> Problem to work on:
From the line that holds "CN3 pin 2: NET1 -> GND" to the last line below, retype everything exactly and nothing else; omit pictures.

┌─ Excerpted records

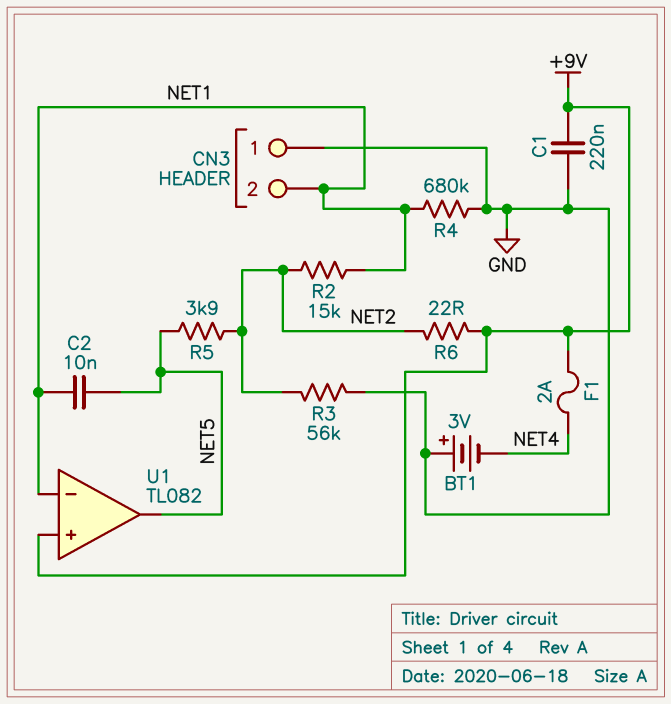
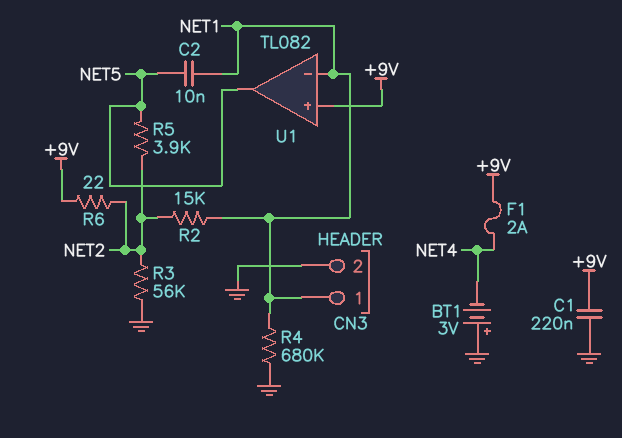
CN3 pin 1: GND -> NET1
CN3 pin 2: NET1 -> GND

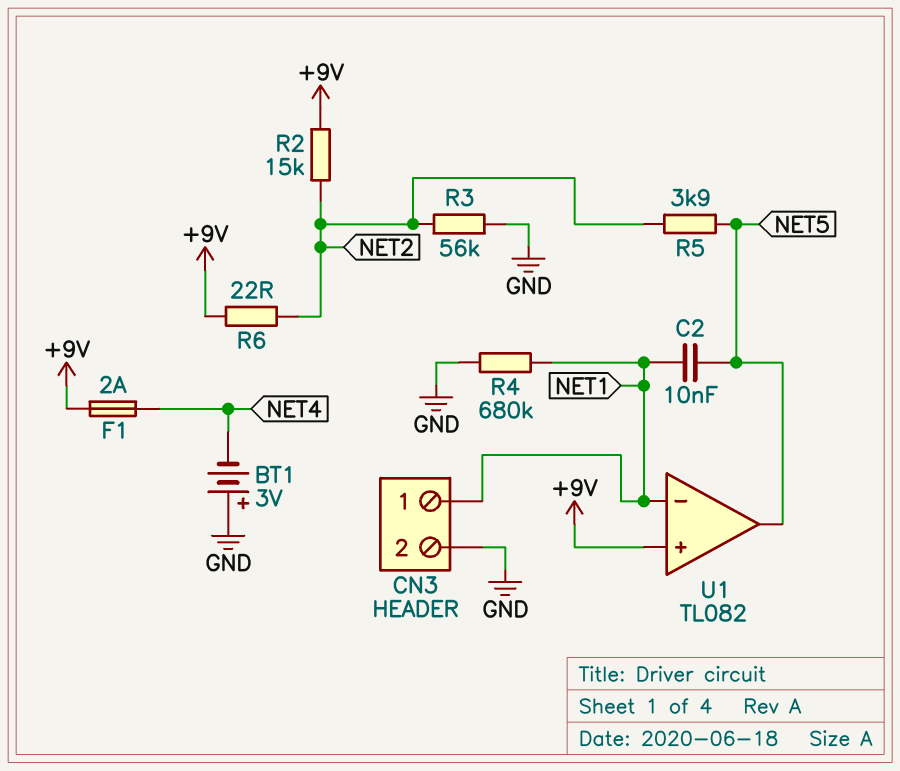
C1: 220nF (+9V, GND) -> none
R2: 15k (NET1, NET2) -> 15k (+9V, NET2)

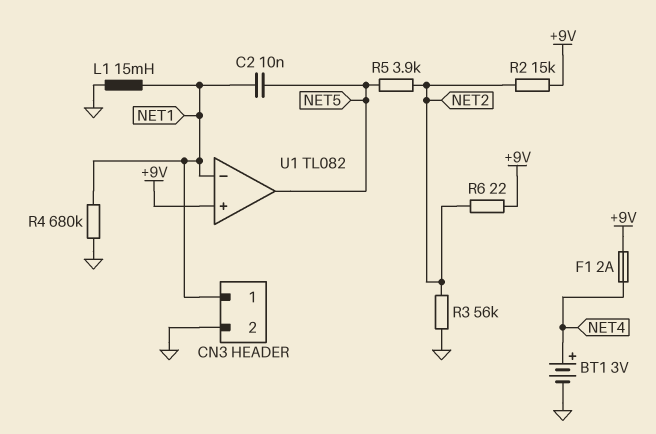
BT1: 3V (plus GND, minus NET4) -> 3V (plus NET4, minus GND)
L1: none -> 15mH (GND, NET1)

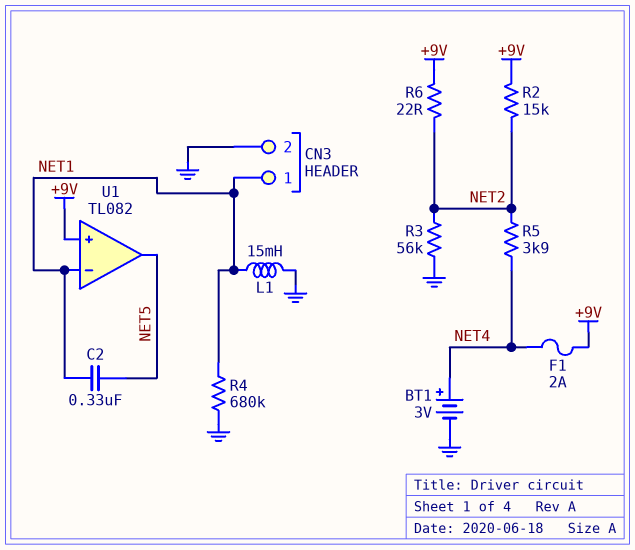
C2: 10nF (NET1, NET5) -> 330nF (NET1, NET5)
R5: 3.9k (NET2, NET5) -> 3.9k (NET2, NET4)

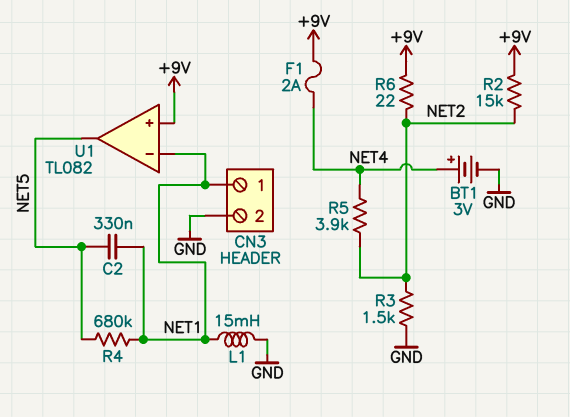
R3: 56k (GND, NET2) -> 1.5k (GND, NET2)
R4: 680k (GND, NET1) -> 680k (NET1, NET5)

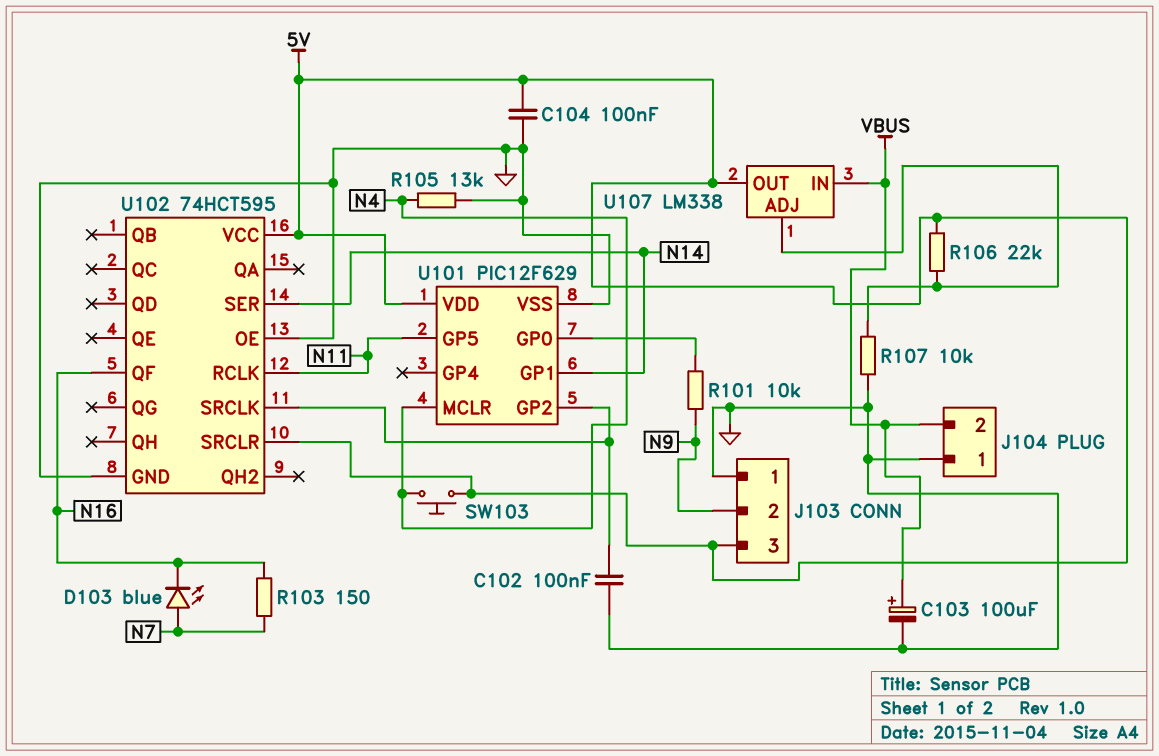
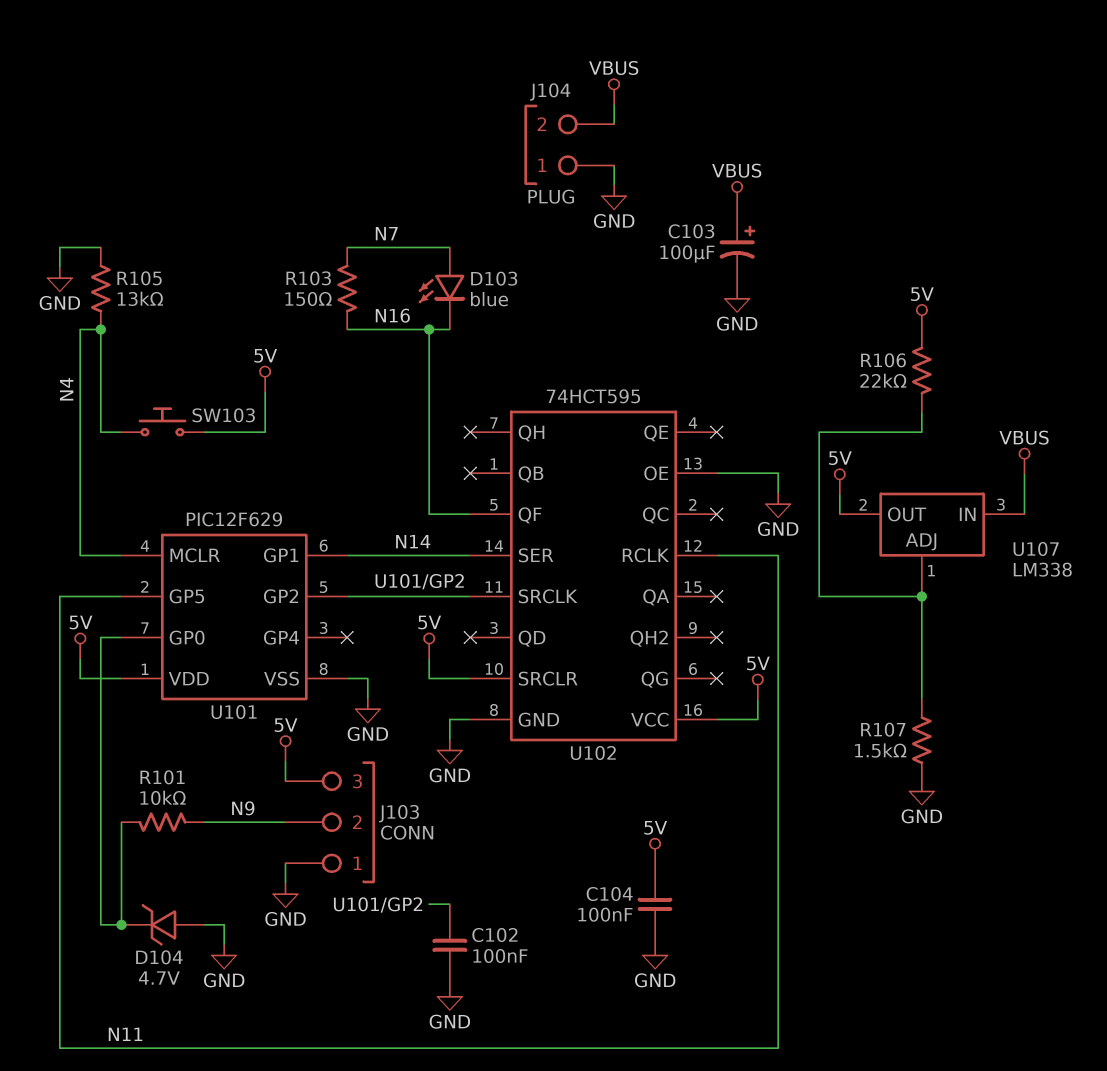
D104: none -> zener 4.7V (A GND, K U101/GP0)
R107: 10k (GND, U107/ADJ) -> 1.5k (GND, U107/ADJ)

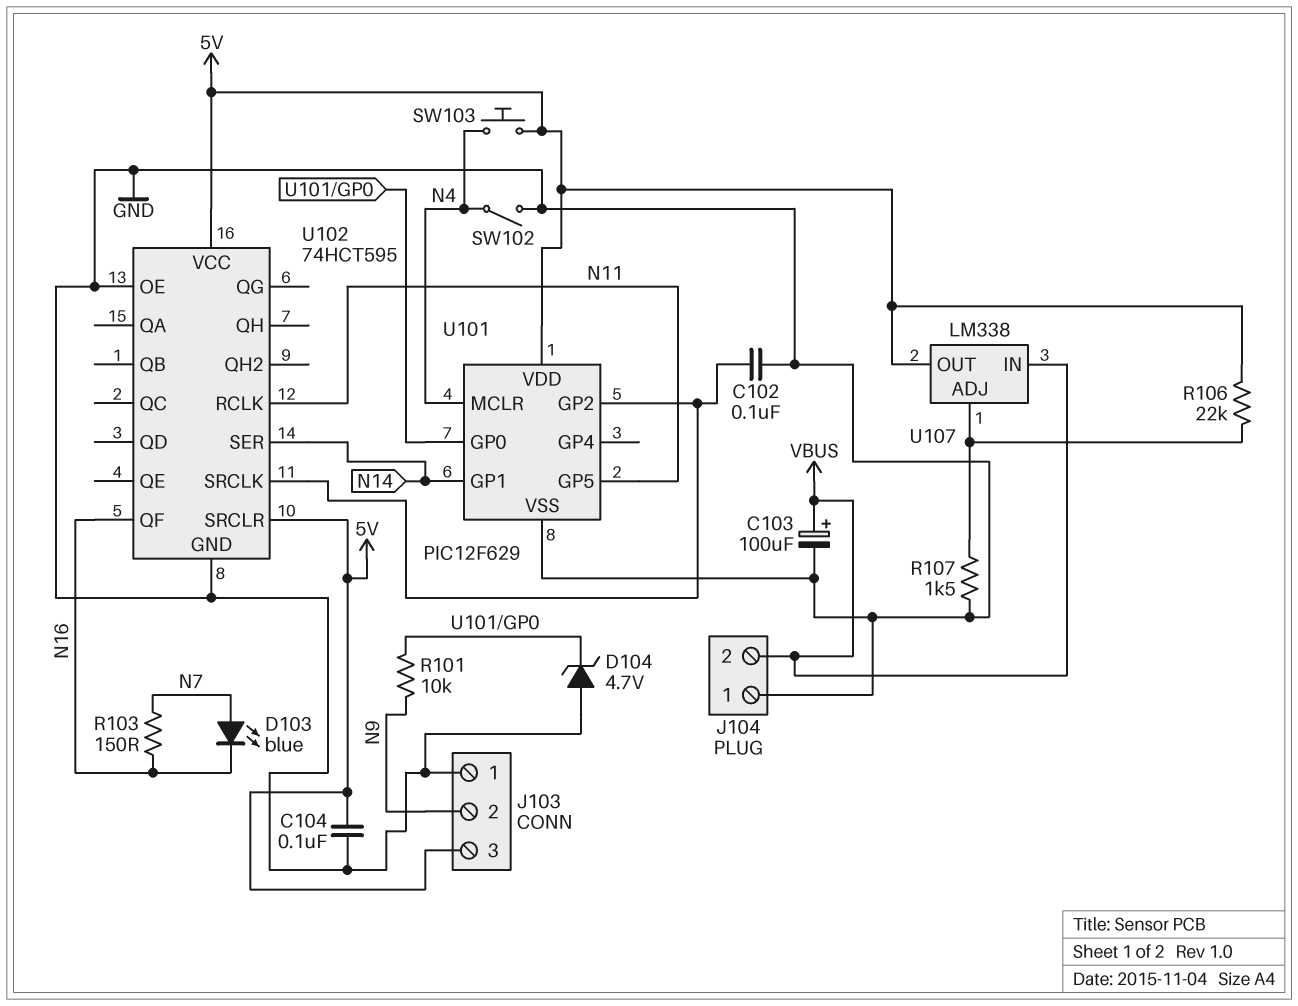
R105: 13k (GND, N4) -> none
SW102: none -> switch (GND, N4)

└─

> Answer section:
CN3 pin 2: NET1 -> GND

C1: 220nF (+9V, GND) -> none
R2: 15k (NET1, NET2) -> 15k (+9V, NET2)

BT1: 3V (plus GND, minus NET4) -> 3V (plus NET4, minus GND)
L1: none -> 15mH (GND, NET1)

C2: 10nF (NET1, NET5) -> 330nF (NET1, NET5)
R5: 3.9k (NET2, NET5) -> 3.9k (NET2, NET4)

R3: 56k (GND, NET2) -> 1.5k (GND, NET2)
R4: 680k (GND, NET1) -> 680k (NET1, NET5)

D104: none -> zener 4.7V (A GND, K U101/GP0)
R107: 10k (GND, U107/ADJ) -> 1.5k (GND, U107/ADJ)

R105: 13k (GND, N4) -> none
SW102: none -> switch (GND, N4)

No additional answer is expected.